§ **Excerpted records**
○ ○ ○ ○ ○ ○ ○

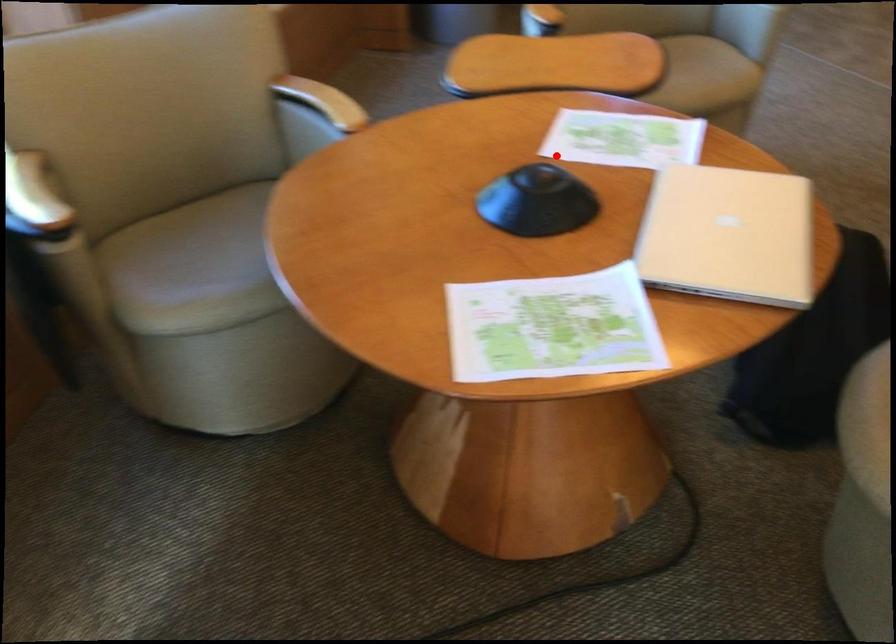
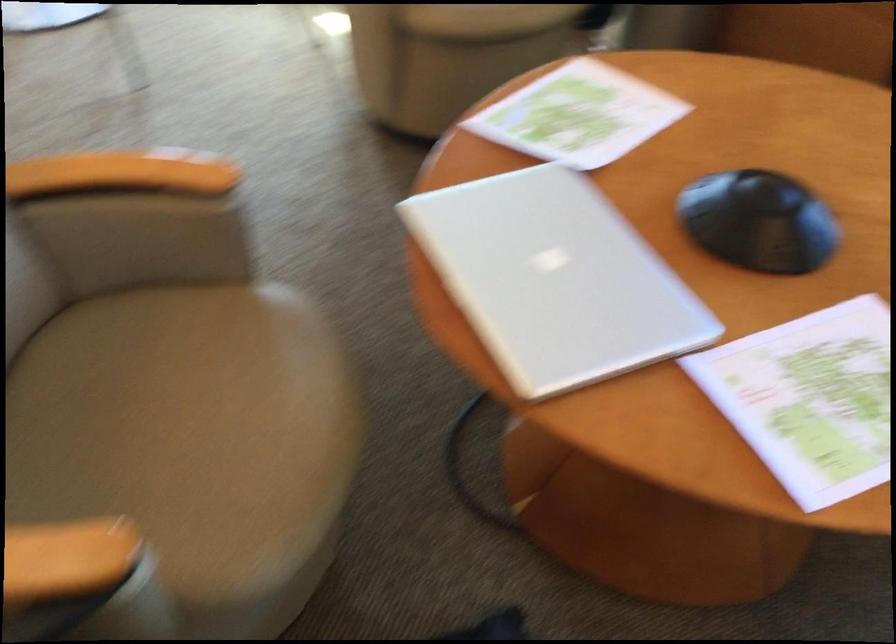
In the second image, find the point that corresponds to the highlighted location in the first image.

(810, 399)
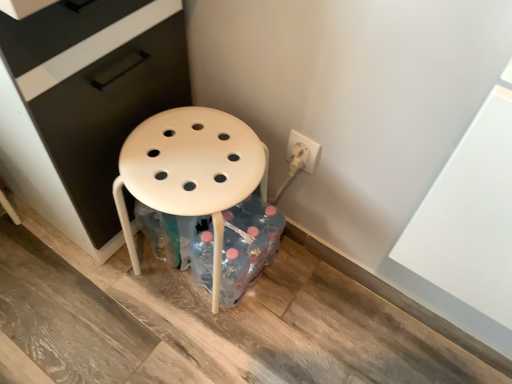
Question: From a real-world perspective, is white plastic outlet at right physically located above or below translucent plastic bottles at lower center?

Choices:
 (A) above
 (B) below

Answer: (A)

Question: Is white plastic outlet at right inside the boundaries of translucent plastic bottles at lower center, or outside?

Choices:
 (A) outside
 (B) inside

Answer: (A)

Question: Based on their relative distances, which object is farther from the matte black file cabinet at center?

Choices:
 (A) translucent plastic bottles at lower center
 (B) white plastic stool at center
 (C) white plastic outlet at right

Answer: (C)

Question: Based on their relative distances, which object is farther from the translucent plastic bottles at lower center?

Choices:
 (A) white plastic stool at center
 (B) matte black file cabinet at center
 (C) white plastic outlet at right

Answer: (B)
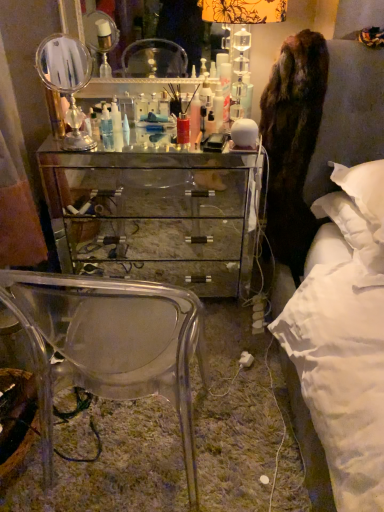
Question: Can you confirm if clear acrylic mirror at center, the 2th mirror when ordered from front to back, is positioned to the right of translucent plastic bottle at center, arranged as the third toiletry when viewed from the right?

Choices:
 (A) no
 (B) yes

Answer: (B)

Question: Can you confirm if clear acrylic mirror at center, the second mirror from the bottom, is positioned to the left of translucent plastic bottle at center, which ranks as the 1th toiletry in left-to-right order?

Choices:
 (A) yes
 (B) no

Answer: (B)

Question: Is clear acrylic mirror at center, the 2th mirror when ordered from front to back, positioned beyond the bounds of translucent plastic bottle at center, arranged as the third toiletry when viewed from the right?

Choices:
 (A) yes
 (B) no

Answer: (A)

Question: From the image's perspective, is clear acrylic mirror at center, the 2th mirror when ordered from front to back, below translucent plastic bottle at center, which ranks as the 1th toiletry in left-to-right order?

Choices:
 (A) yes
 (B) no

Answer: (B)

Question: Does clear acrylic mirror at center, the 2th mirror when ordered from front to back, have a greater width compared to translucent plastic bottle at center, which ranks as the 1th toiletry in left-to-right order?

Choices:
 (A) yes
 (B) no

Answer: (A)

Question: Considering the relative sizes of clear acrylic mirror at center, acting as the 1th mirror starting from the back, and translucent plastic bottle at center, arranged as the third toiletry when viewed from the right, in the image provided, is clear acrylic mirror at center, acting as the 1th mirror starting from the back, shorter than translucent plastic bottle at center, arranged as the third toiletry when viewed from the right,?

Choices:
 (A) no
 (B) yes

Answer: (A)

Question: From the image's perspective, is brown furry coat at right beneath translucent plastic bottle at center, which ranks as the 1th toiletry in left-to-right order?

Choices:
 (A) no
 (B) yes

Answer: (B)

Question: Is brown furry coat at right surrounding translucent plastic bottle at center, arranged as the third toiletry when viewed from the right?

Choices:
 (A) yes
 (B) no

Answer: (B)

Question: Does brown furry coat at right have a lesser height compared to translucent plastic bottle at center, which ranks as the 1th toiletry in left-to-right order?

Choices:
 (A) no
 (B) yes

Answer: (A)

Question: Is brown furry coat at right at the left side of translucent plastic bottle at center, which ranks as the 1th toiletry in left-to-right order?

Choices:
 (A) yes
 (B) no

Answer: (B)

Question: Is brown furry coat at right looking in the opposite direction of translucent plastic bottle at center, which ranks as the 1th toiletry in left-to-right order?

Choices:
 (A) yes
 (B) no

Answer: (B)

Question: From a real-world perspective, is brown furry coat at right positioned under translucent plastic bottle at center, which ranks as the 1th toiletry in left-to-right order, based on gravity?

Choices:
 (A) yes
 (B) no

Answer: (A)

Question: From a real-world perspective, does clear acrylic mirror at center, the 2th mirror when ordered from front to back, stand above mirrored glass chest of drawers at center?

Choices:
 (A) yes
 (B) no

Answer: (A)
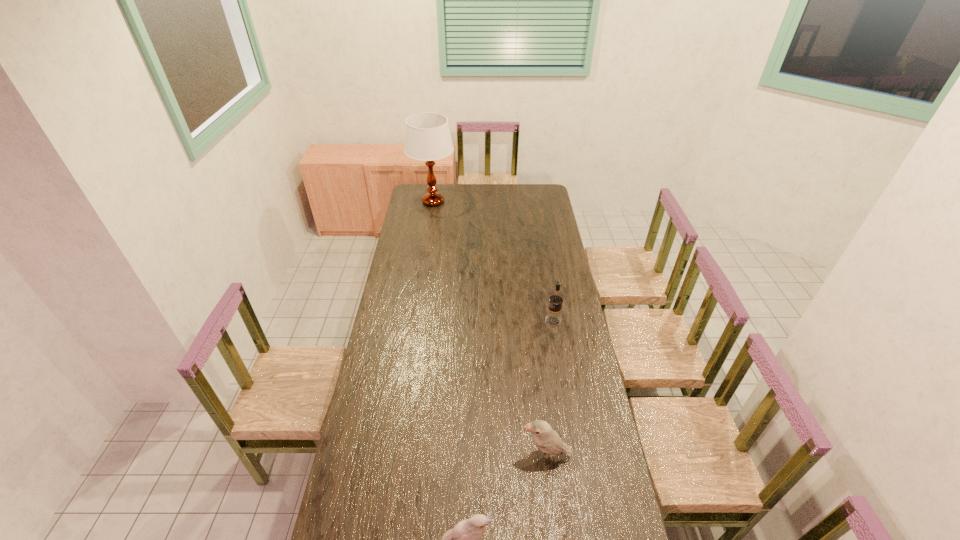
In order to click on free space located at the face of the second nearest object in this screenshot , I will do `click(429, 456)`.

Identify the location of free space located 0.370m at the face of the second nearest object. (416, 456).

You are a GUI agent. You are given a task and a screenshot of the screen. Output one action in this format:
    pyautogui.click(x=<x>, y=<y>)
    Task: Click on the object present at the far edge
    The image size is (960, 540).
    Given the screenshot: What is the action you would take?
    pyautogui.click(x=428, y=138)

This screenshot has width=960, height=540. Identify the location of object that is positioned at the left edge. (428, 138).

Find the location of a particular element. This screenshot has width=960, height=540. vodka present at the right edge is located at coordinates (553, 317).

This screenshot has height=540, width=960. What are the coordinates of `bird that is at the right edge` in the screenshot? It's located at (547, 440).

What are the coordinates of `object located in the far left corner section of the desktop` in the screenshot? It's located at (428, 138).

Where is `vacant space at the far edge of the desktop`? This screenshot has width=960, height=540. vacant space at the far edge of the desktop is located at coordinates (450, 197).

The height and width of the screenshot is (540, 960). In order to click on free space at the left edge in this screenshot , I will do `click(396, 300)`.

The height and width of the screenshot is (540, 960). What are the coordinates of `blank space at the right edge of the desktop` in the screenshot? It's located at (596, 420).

○ ○ ○ ○ ○ ○ ○

§ **Exercise**
Copy out every row above word for word, leaving out the pictures.

§ **Completed task**
In the second image, find the point that corresponds to the highlighted location in the first image.

(810, 399)
Question: From a real-world perspective, is white plastic outlet at right physically located above or below translucent plastic bottles at lower center?

Choices:
 (A) above
 (B) below

Answer: (A)

Question: Is white plastic outlet at right inside the boundaries of translucent plastic bottles at lower center, or outside?

Choices:
 (A) outside
 (B) inside

Answer: (A)

Question: Based on their relative distances, which object is farther from the matte black file cabinet at center?

Choices:
 (A) translucent plastic bottles at lower center
 (B) white plastic stool at center
 (C) white plastic outlet at right

Answer: (C)

Question: Based on their relative distances, which object is farther from the translucent plastic bottles at lower center?

Choices:
 (A) white plastic stool at center
 (B) matte black file cabinet at center
 (C) white plastic outlet at right

Answer: (B)
Question: Can you confirm if clear acrylic mirror at center, the 2th mirror when ordered from front to back, is positioned to the right of translucent plastic bottle at center, arranged as the third toiletry when viewed from the right?

Choices:
 (A) no
 (B) yes

Answer: (B)

Question: Can you confirm if clear acrylic mirror at center, the second mirror from the bottom, is positioned to the left of translucent plastic bottle at center, which ranks as the 1th toiletry in left-to-right order?

Choices:
 (A) yes
 (B) no

Answer: (B)

Question: Is clear acrylic mirror at center, the 2th mirror when ordered from front to back, positioned beyond the bounds of translucent plastic bottle at center, arranged as the third toiletry when viewed from the right?

Choices:
 (A) yes
 (B) no

Answer: (A)

Question: From the image's perspective, is clear acrylic mirror at center, the 2th mirror when ordered from front to back, below translucent plastic bottle at center, which ranks as the 1th toiletry in left-to-right order?

Choices:
 (A) yes
 (B) no

Answer: (B)

Question: Does clear acrylic mirror at center, the 2th mirror when ordered from front to back, have a greater width compared to translucent plastic bottle at center, which ranks as the 1th toiletry in left-to-right order?

Choices:
 (A) yes
 (B) no

Answer: (A)

Question: Considering the relative sizes of clear acrylic mirror at center, acting as the 1th mirror starting from the back, and translucent plastic bottle at center, arranged as the third toiletry when viewed from the right, in the image provided, is clear acrylic mirror at center, acting as the 1th mirror starting from the back, shorter than translucent plastic bottle at center, arranged as the third toiletry when viewed from the right,?

Choices:
 (A) no
 (B) yes

Answer: (A)

Question: From the image's perspective, is brown furry coat at right beneath translucent plastic bottle at center, which ranks as the 1th toiletry in left-to-right order?

Choices:
 (A) no
 (B) yes

Answer: (B)

Question: Is brown furry coat at right surrounding translucent plastic bottle at center, arranged as the third toiletry when viewed from the right?

Choices:
 (A) yes
 (B) no

Answer: (B)

Question: Does brown furry coat at right have a lesser height compared to translucent plastic bottle at center, which ranks as the 1th toiletry in left-to-right order?

Choices:
 (A) no
 (B) yes

Answer: (A)

Question: Is brown furry coat at right at the left side of translucent plastic bottle at center, which ranks as the 1th toiletry in left-to-right order?

Choices:
 (A) yes
 (B) no

Answer: (B)

Question: Is brown furry coat at right looking in the opposite direction of translucent plastic bottle at center, which ranks as the 1th toiletry in left-to-right order?

Choices:
 (A) yes
 (B) no

Answer: (B)

Question: From a real-world perspective, is brown furry coat at right positioned under translucent plastic bottle at center, which ranks as the 1th toiletry in left-to-right order, based on gravity?

Choices:
 (A) yes
 (B) no

Answer: (A)

Question: From a real-world perspective, does clear acrylic mirror at center, the 2th mirror when ordered from front to back, stand above mirrored glass chest of drawers at center?

Choices:
 (A) yes
 (B) no

Answer: (A)
In order to click on free space located at the face of the second nearest object in this screenshot , I will do `click(429, 456)`.

Identify the location of free space located 0.370m at the face of the second nearest object. (416, 456).

You are a GUI agent. You are given a task and a screenshot of the screen. Output one action in this format:
    pyautogui.click(x=<x>, y=<y>)
    Task: Click on the object present at the far edge
    The image size is (960, 540).
    Given the screenshot: What is the action you would take?
    pyautogui.click(x=428, y=138)

This screenshot has width=960, height=540. Identify the location of object that is positioned at the left edge. (428, 138).

Find the location of a particular element. This screenshot has width=960, height=540. vodka present at the right edge is located at coordinates (553, 317).

This screenshot has height=540, width=960. What are the coordinates of `bird that is at the right edge` in the screenshot? It's located at (547, 440).

What are the coordinates of `object located in the far left corner section of the desktop` in the screenshot? It's located at (428, 138).

Where is `vacant space at the far edge of the desktop`? This screenshot has width=960, height=540. vacant space at the far edge of the desktop is located at coordinates (450, 197).

The height and width of the screenshot is (540, 960). In order to click on free space at the left edge in this screenshot , I will do `click(396, 300)`.

The height and width of the screenshot is (540, 960). What are the coordinates of `blank space at the right edge of the desktop` in the screenshot? It's located at (596, 420).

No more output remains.